** Begin Dataset entries **

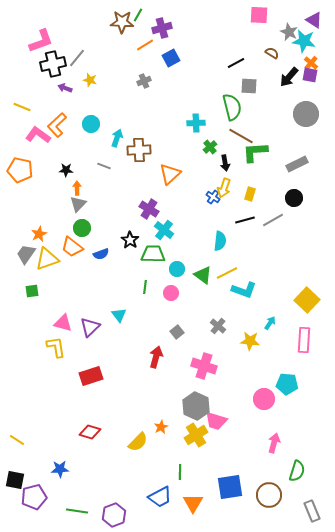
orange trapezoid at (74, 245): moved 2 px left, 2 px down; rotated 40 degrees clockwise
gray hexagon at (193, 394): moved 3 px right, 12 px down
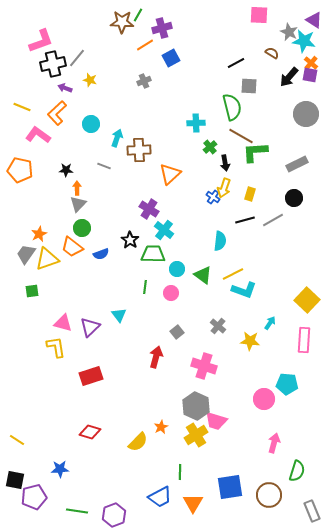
orange L-shape at (57, 125): moved 12 px up
yellow line at (227, 273): moved 6 px right, 1 px down
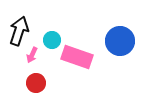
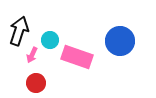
cyan circle: moved 2 px left
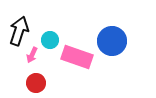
blue circle: moved 8 px left
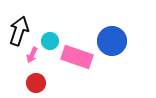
cyan circle: moved 1 px down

** End Dataset entries **

What the exercise asks: Lay out the lines of the data above as a numbered list, skipping any blank lines. Leave the picture entries out of your answer.

Answer to the exercise:
1. orange trapezoid at (74, 245): moved 2 px left, 2 px down; rotated 40 degrees clockwise
2. gray hexagon at (193, 394): moved 3 px right, 12 px down
3. orange L-shape at (57, 125): moved 12 px up
4. yellow line at (227, 273): moved 6 px right, 1 px down
5. cyan circle: moved 2 px left
6. blue circle: moved 8 px left
7. cyan circle: moved 1 px down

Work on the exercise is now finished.